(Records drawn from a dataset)
◇ ◇ ◇ ◇ ◇ ◇ ◇
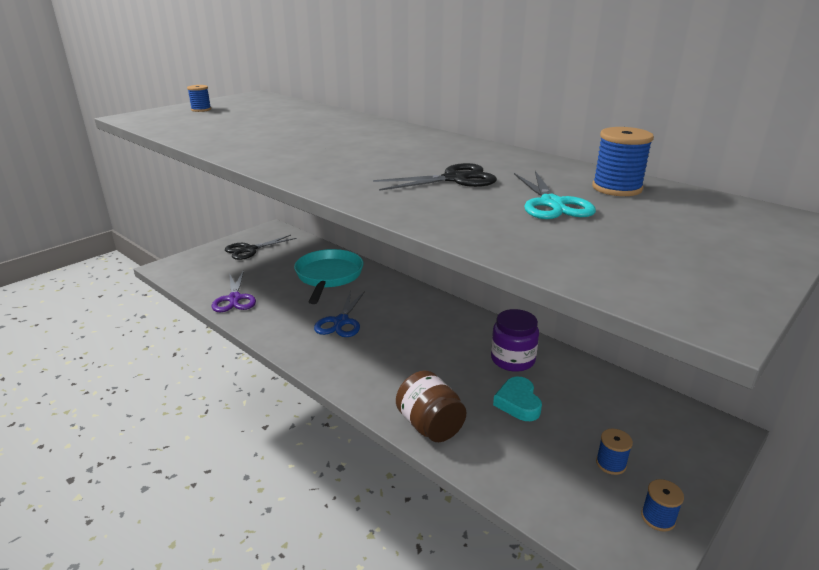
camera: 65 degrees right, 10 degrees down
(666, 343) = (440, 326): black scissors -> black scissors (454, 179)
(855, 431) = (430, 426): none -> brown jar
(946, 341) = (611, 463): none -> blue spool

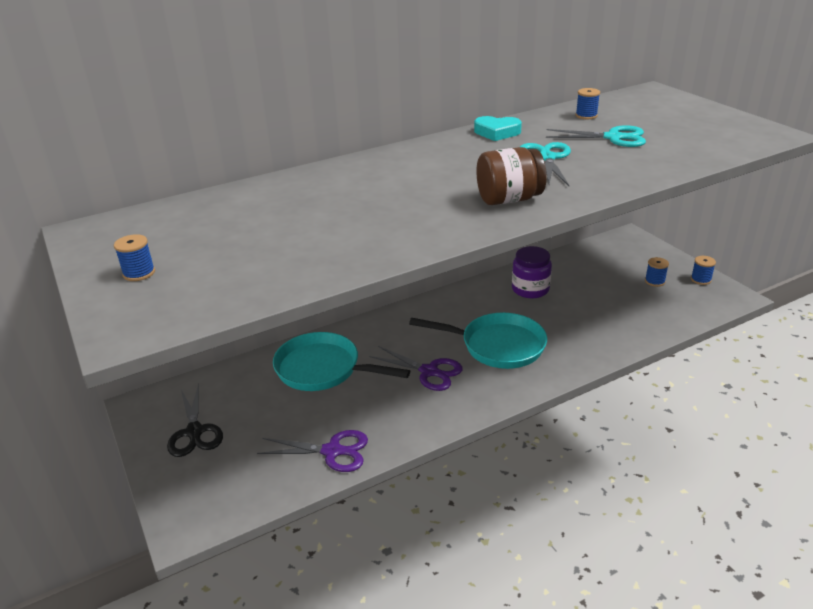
camera: 70 degrees left, 5 degrees up
(341, 322) = (429, 371): blue scissors -> purple scissors
(395, 352) = (497, 346): none -> turquoise pan
(430, 426) = (605, 345): brown jar -> brown jar (509, 199)
(454, 179) = (546, 158): black scissors -> turquoise scissors
(518, 403) = (586, 300): turquoise heart -> turquoise heart (497, 132)
(617, 188) = (586, 115): blue spool -> blue spool, size x0.62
◇ ◇ ◇ ◇ ◇ ◇ ◇
**PROMPT**
Would it be possible to print the records above verbatim, pictures omitted?

**COMPLETED EXERCISE**
camera: 65 degrees right, 10 degrees down
(666, 343) = (440, 326): black scissors -> black scissors (454, 179)
(855, 431) = (430, 426): none -> brown jar
(946, 341) = (611, 463): none -> blue spool

camera: 70 degrees left, 5 degrees up
(341, 322) = (429, 371): blue scissors -> purple scissors
(395, 352) = (497, 346): none -> turquoise pan
(430, 426) = (605, 345): brown jar -> brown jar (509, 199)
(454, 179) = (546, 158): black scissors -> turquoise scissors
(518, 403) = (586, 300): turquoise heart -> turquoise heart (497, 132)
(617, 188) = (586, 115): blue spool -> blue spool, size x0.62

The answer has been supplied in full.